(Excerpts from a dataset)
□ □ □ □ □ □ □

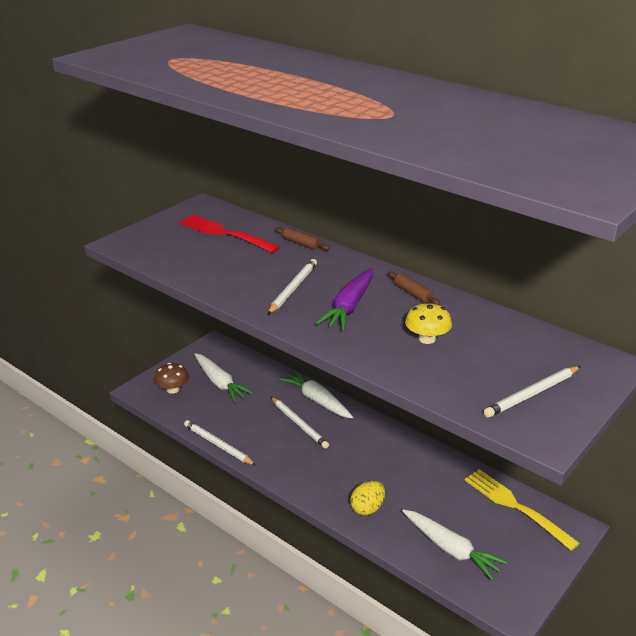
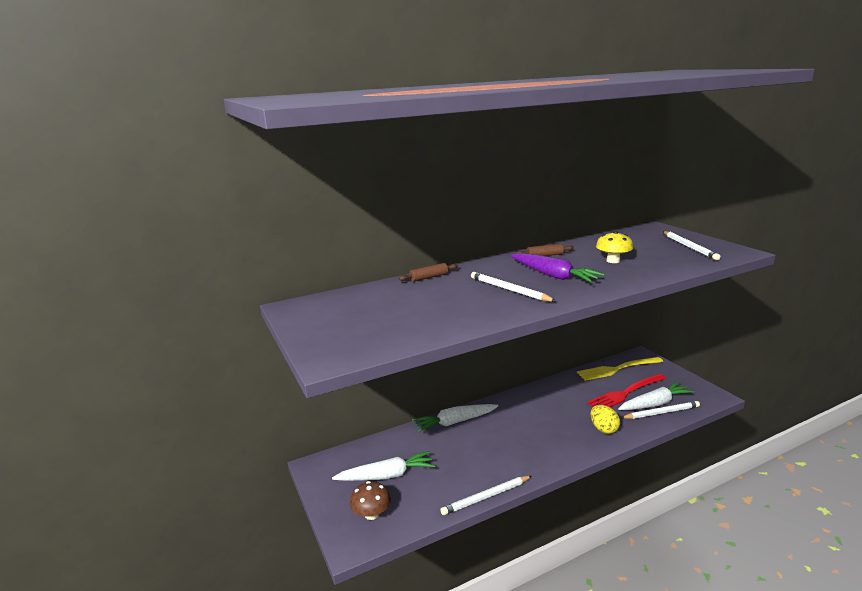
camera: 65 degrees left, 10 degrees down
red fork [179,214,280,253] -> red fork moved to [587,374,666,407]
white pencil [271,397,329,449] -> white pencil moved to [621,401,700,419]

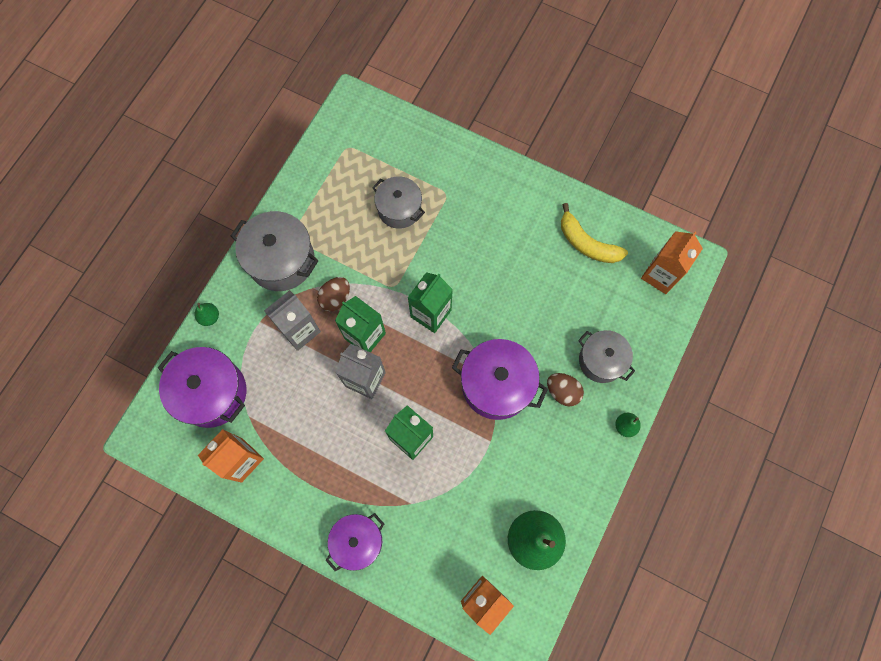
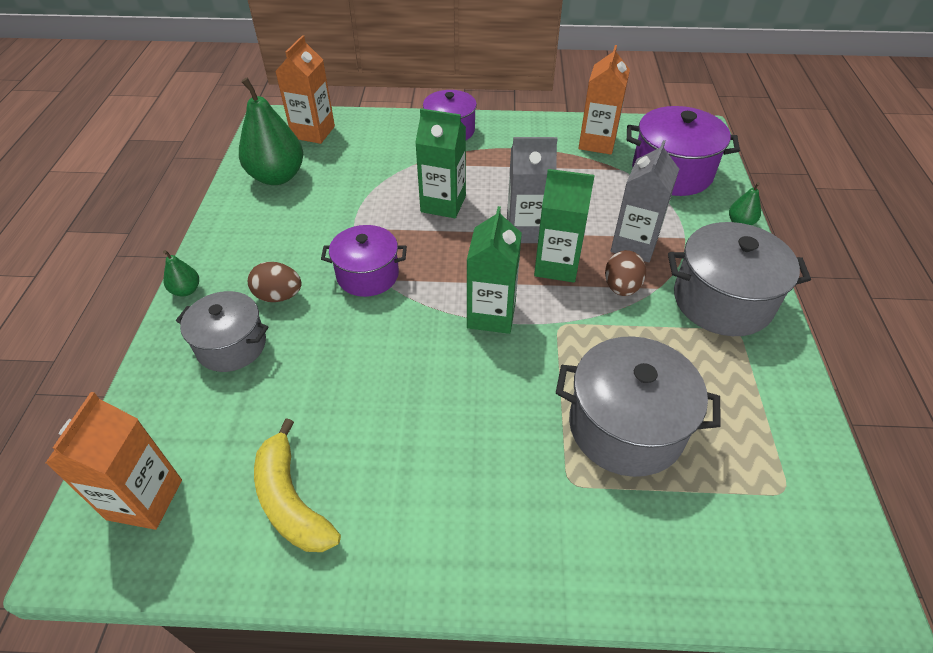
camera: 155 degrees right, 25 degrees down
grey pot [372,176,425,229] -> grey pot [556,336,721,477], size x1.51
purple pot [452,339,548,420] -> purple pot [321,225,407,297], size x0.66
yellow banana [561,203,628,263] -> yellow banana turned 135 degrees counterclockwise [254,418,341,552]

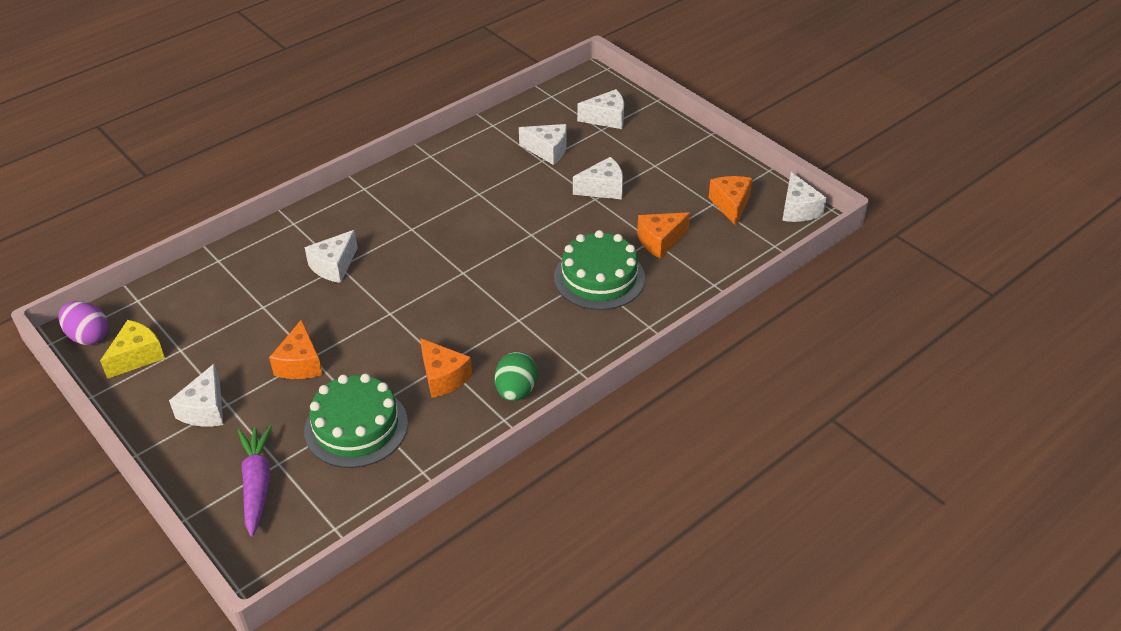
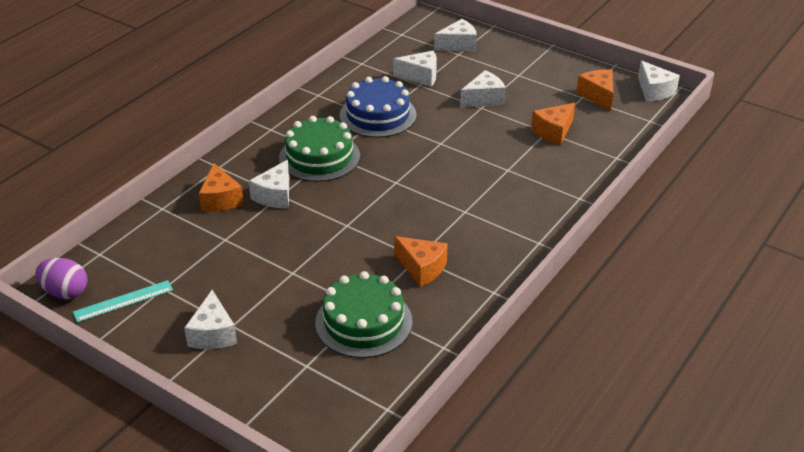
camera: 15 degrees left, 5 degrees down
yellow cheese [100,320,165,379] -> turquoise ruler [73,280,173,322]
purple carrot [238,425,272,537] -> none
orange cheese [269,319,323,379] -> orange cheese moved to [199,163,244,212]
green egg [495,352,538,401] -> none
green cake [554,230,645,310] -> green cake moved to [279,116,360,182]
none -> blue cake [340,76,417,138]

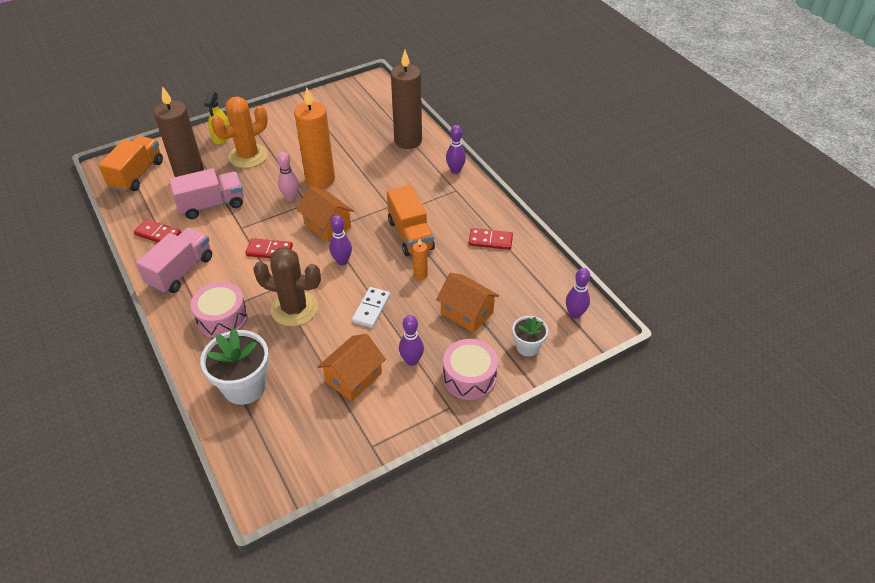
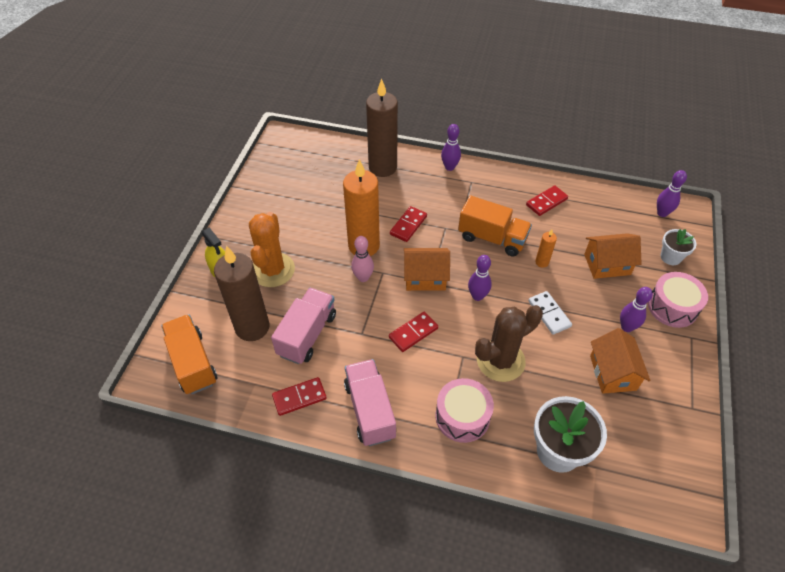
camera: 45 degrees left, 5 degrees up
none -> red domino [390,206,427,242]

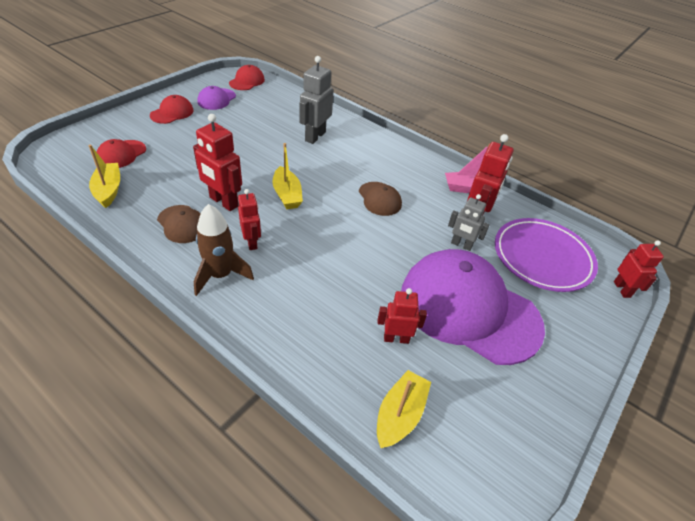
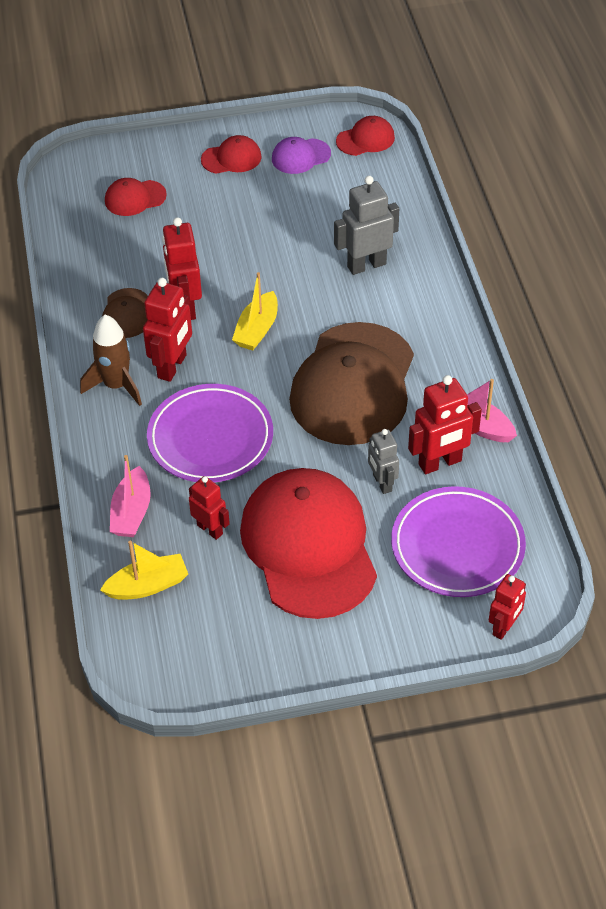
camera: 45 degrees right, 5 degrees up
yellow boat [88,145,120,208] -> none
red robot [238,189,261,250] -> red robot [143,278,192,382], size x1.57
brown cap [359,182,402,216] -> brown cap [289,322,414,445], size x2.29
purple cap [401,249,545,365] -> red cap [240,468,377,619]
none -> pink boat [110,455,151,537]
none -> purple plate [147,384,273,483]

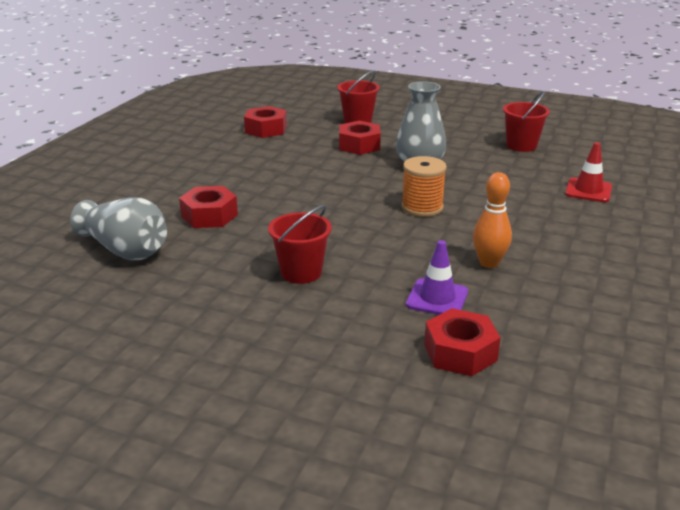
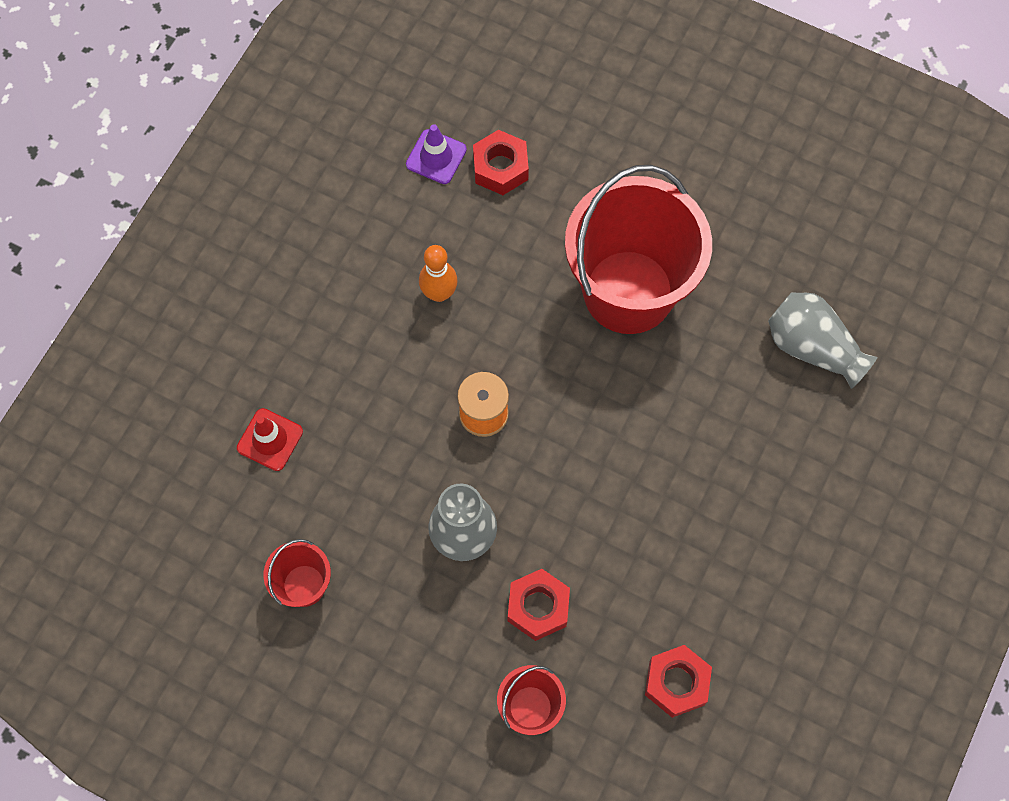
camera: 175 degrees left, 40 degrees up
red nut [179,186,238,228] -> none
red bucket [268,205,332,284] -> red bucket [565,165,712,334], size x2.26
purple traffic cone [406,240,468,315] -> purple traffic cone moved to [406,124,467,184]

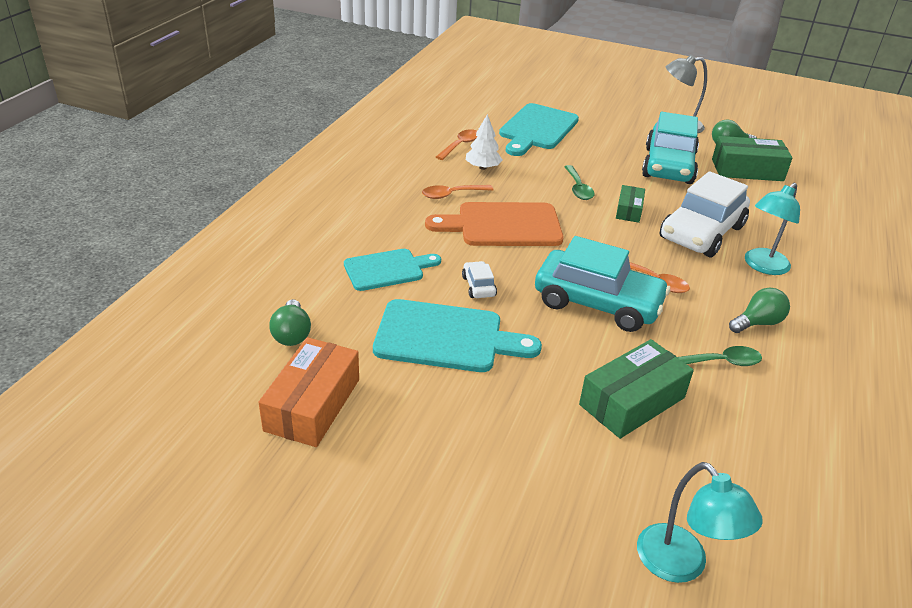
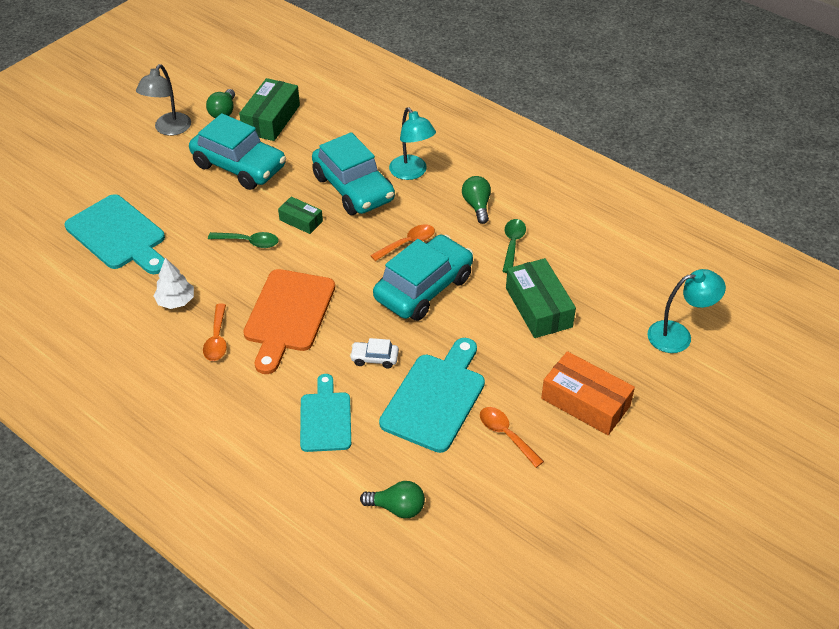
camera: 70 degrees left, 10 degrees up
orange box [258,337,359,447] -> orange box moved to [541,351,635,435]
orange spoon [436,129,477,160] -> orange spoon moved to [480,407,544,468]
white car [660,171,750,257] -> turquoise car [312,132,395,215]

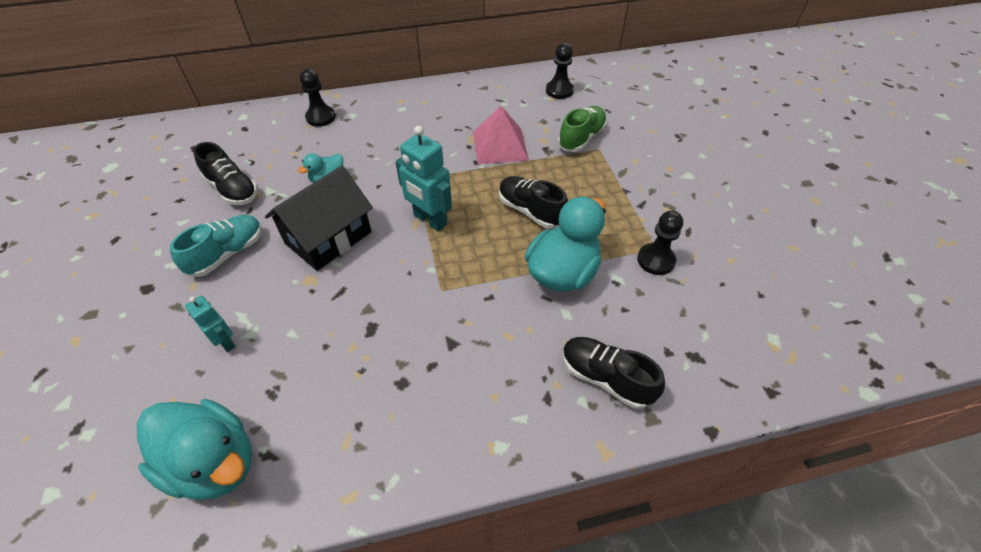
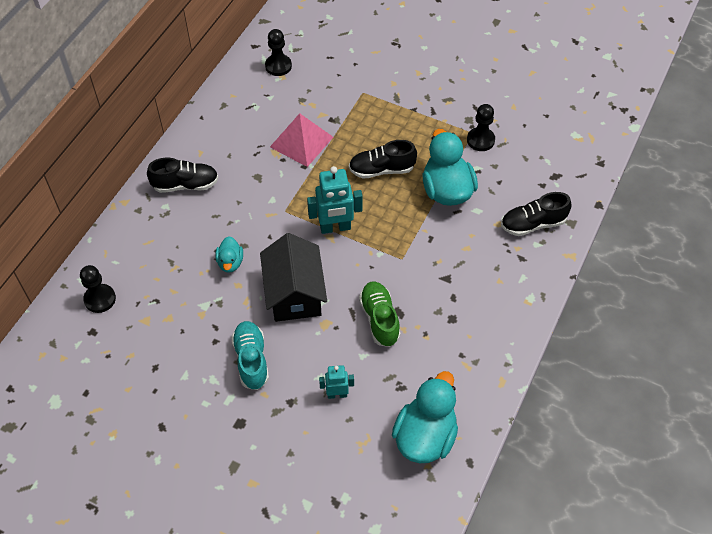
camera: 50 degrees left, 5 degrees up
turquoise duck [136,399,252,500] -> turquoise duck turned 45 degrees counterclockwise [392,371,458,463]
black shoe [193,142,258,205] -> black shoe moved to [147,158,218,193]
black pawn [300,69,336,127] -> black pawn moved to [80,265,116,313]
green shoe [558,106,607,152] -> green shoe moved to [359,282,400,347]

□ □ □ □ □ □ □

**Task details:** Exactly the lines from the line that contains "red fork [179,214,280,253]" through the last line above, and no other lines, must be output, with pictures excluded.

**Task result:**
red fork [179,214,280,253] -> red fork moved to [587,374,666,407]
white pencil [271,397,329,449] -> white pencil moved to [621,401,700,419]

camera: 155 degrees right, 25 degrees down
grey pot [372,176,425,229] -> grey pot [556,336,721,477], size x1.51
purple pot [452,339,548,420] -> purple pot [321,225,407,297], size x0.66
yellow banana [561,203,628,263] -> yellow banana turned 135 degrees counterclockwise [254,418,341,552]

camera: 15 degrees left, 5 degrees down
yellow cheese [100,320,165,379] -> turquoise ruler [73,280,173,322]
purple carrot [238,425,272,537] -> none
orange cheese [269,319,323,379] -> orange cheese moved to [199,163,244,212]
green egg [495,352,538,401] -> none
green cake [554,230,645,310] -> green cake moved to [279,116,360,182]
none -> blue cake [340,76,417,138]

camera: 45 degrees left, 5 degrees up
none -> red domino [390,206,427,242]

camera: 45 degrees right, 5 degrees up
yellow boat [88,145,120,208] -> none
red robot [238,189,261,250] -> red robot [143,278,192,382], size x1.57
brown cap [359,182,402,216] -> brown cap [289,322,414,445], size x2.29
purple cap [401,249,545,365] -> red cap [240,468,377,619]
none -> pink boat [110,455,151,537]
none -> purple plate [147,384,273,483]

camera: 175 degrees left, 40 degrees up
red nut [179,186,238,228] -> none
red bucket [268,205,332,284] -> red bucket [565,165,712,334], size x2.26
purple traffic cone [406,240,468,315] -> purple traffic cone moved to [406,124,467,184]

camera: 70 degrees left, 10 degrees up
orange box [258,337,359,447] -> orange box moved to [541,351,635,435]
orange spoon [436,129,477,160] -> orange spoon moved to [480,407,544,468]
white car [660,171,750,257] -> turquoise car [312,132,395,215]

camera: 50 degrees left, 5 degrees up
turquoise duck [136,399,252,500] -> turquoise duck turned 45 degrees counterclockwise [392,371,458,463]
black shoe [193,142,258,205] -> black shoe moved to [147,158,218,193]
black pawn [300,69,336,127] -> black pawn moved to [80,265,116,313]
green shoe [558,106,607,152] -> green shoe moved to [359,282,400,347]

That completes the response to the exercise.